### Building localization records:
*-*-*
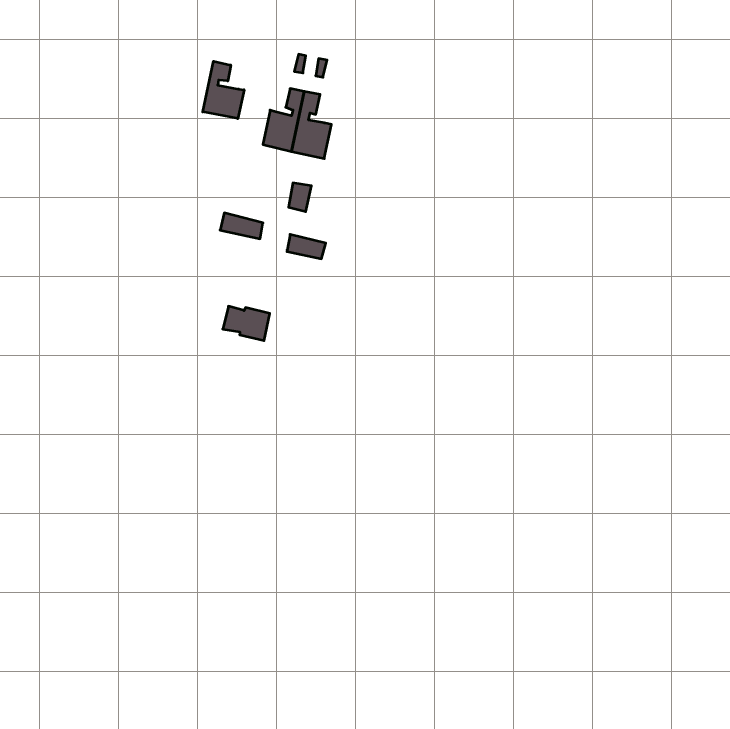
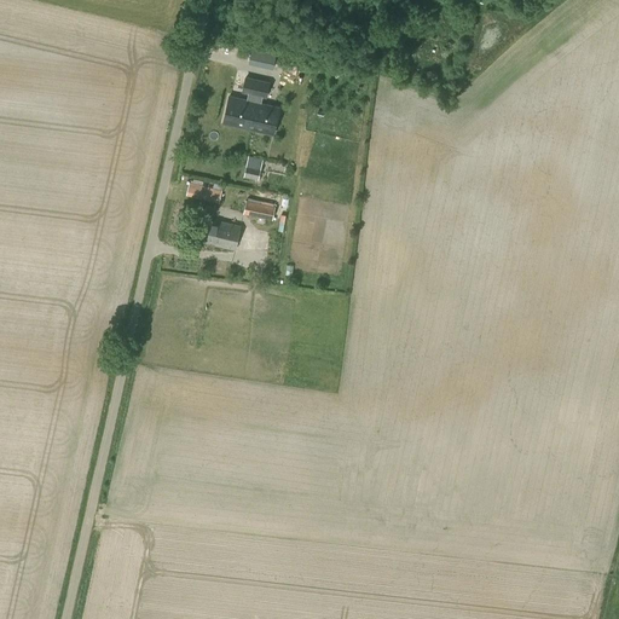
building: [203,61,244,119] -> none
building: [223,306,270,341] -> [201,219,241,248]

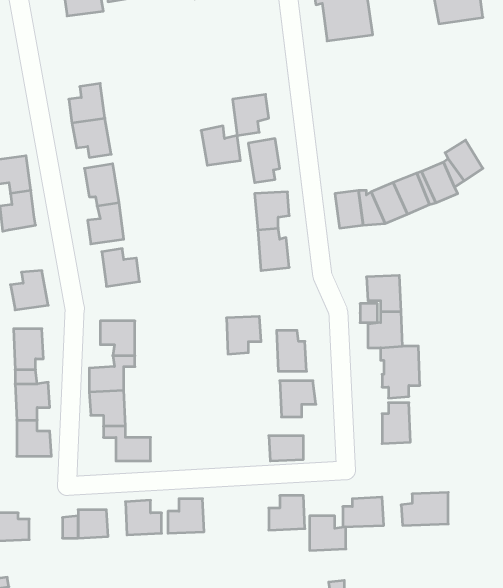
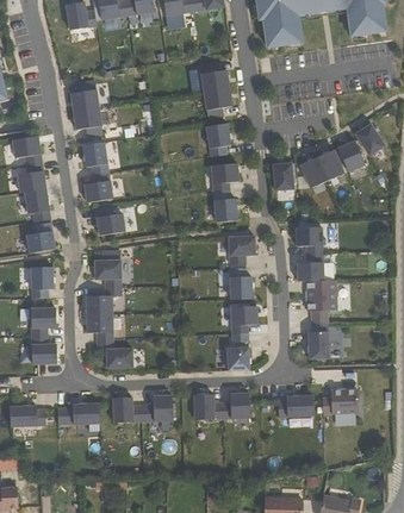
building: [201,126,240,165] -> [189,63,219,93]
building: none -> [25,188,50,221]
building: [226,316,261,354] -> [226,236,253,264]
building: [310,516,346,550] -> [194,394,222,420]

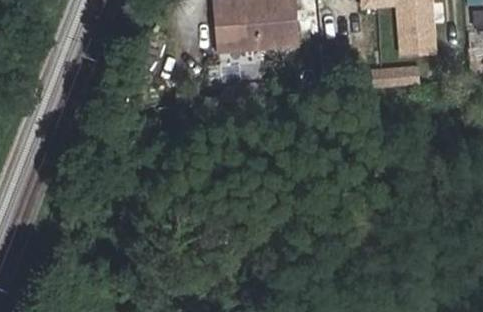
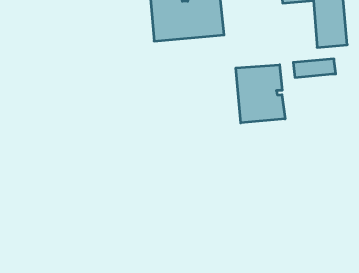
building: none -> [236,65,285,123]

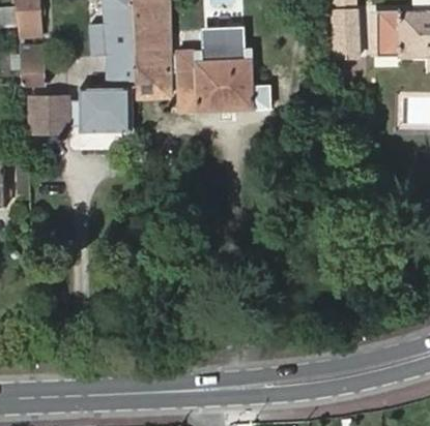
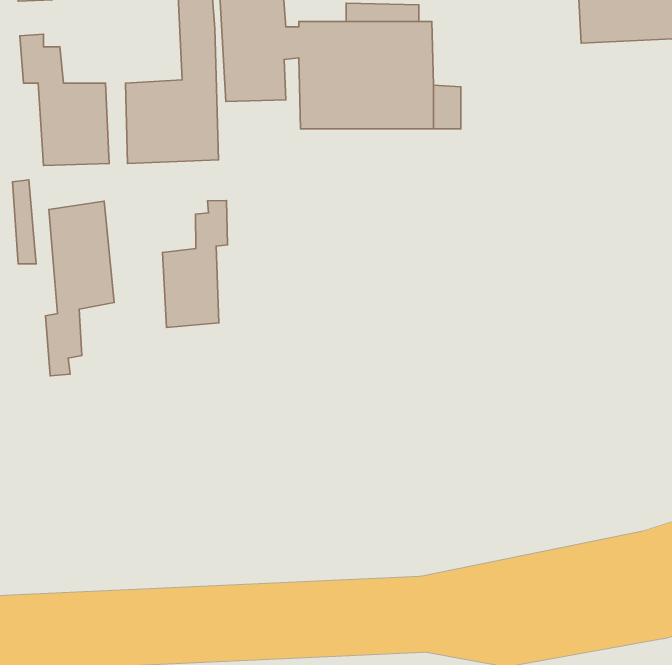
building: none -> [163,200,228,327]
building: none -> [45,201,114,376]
*-*-*
### TASK TO COMPLETE:
In the records above, find the line with "building: [310,516,346,550] ->" and copy from it through the last line exactly, without the pictures.

### ANSWER FOR THE TASK:
building: [310,516,346,550] -> [194,394,222,420]

building: none -> [236,65,285,123]

building: none -> [163,200,228,327]
building: none -> [45,201,114,376]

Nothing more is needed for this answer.